[Task input]

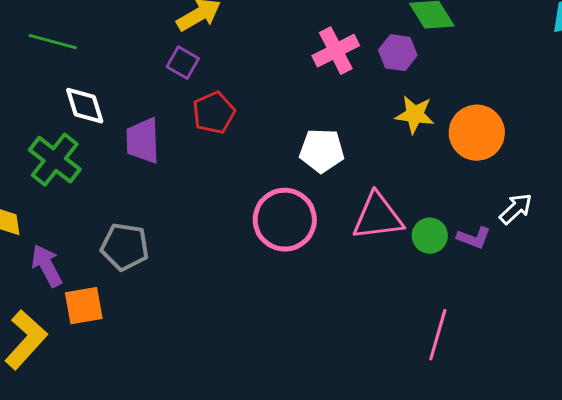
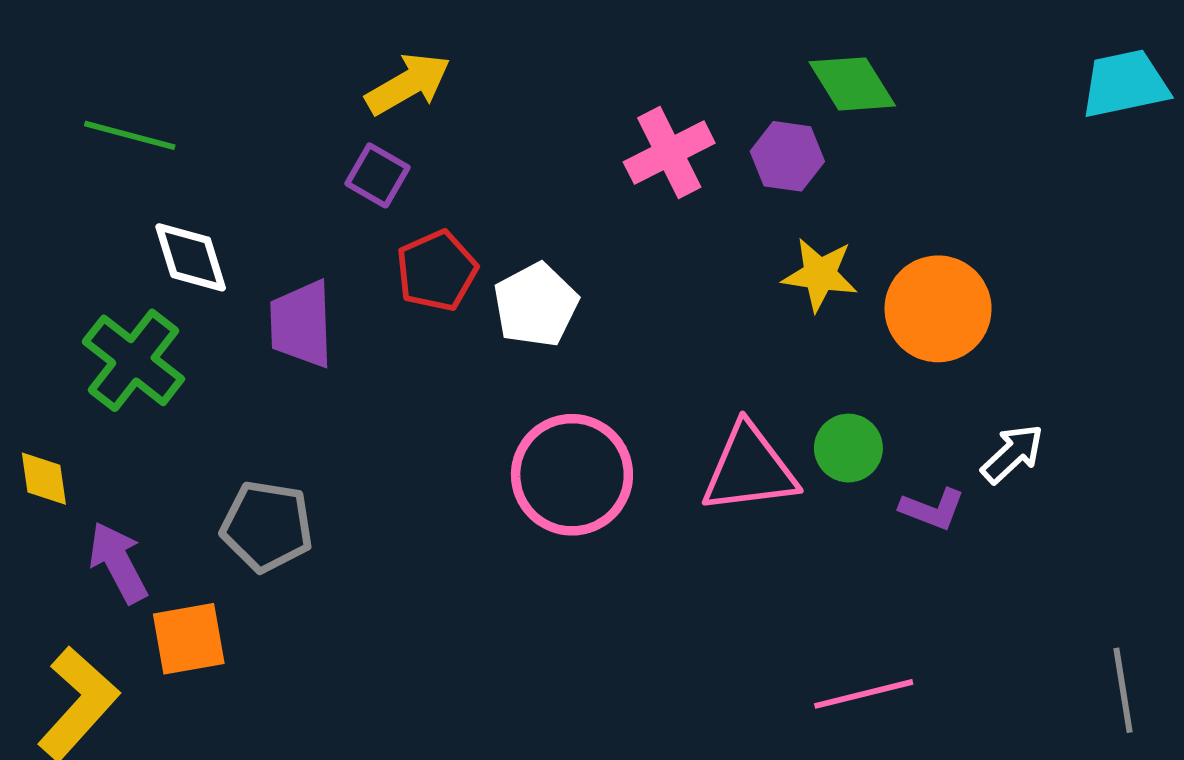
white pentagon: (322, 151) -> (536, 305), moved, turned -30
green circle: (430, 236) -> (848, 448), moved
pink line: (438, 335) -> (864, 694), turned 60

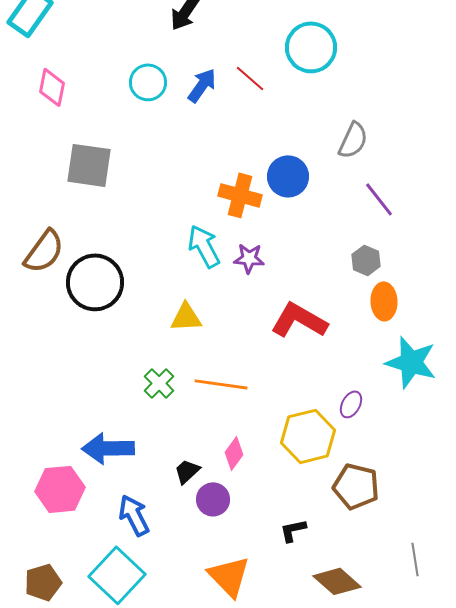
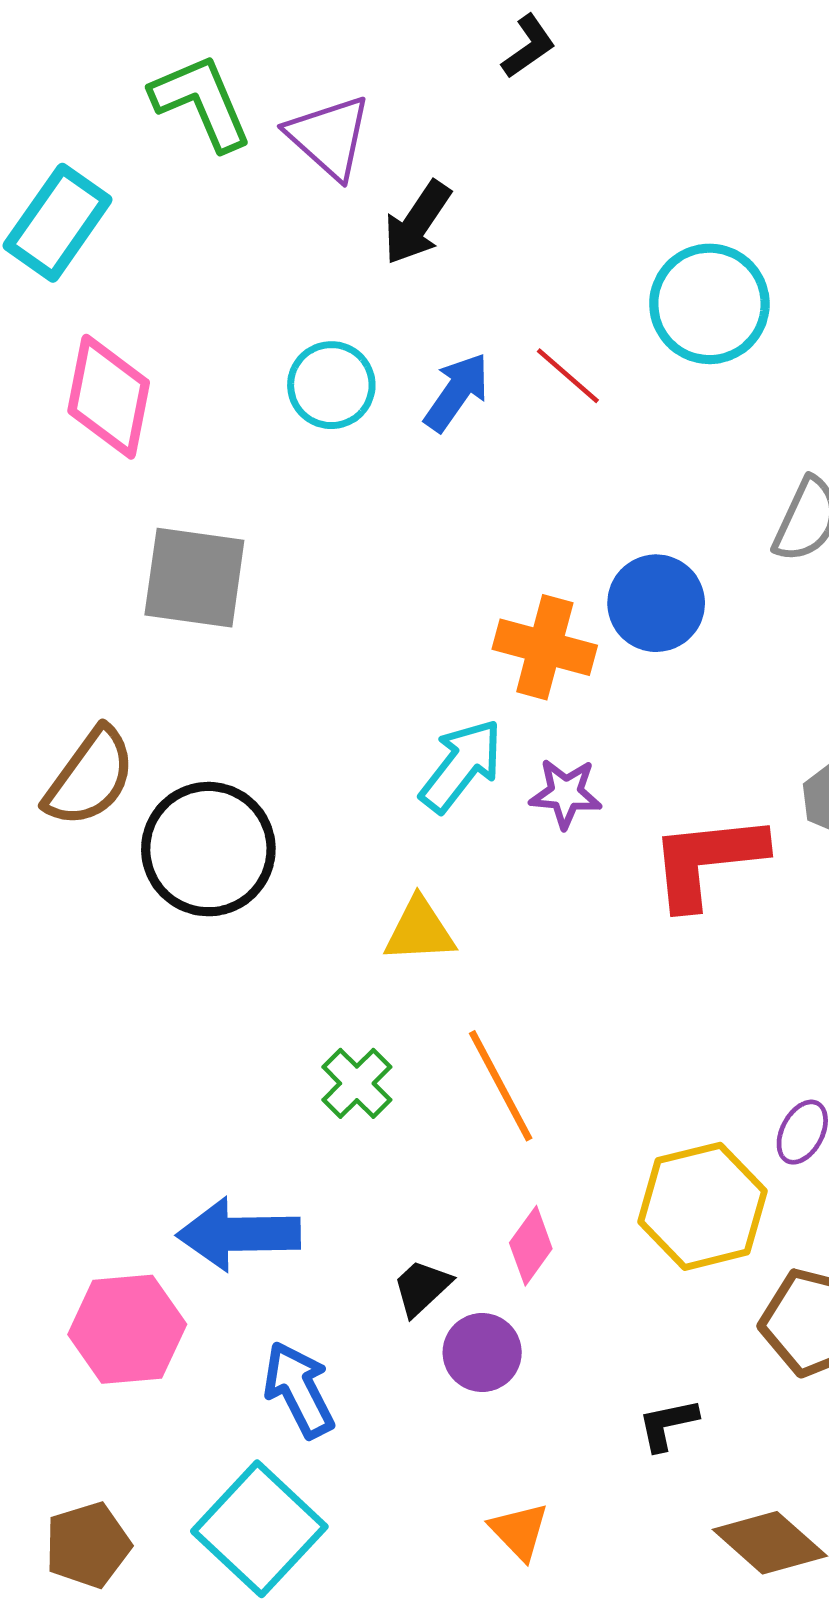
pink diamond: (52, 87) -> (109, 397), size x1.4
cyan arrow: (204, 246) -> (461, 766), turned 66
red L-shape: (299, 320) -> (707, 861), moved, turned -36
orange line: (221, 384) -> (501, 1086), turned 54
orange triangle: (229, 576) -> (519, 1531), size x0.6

[/Task input]

Return only the lines from the one containing "green circle: (430, 236) -> (848, 448), moved" through the last line of the entries above, exactly as written and without pictures.

• [Answer to this problem]:
green circle: (430, 236) -> (848, 448), moved
pink line: (438, 335) -> (864, 694), turned 60

pink diamond: (52, 87) -> (109, 397), size x1.4
cyan arrow: (204, 246) -> (461, 766), turned 66
red L-shape: (299, 320) -> (707, 861), moved, turned -36
orange line: (221, 384) -> (501, 1086), turned 54
orange triangle: (229, 576) -> (519, 1531), size x0.6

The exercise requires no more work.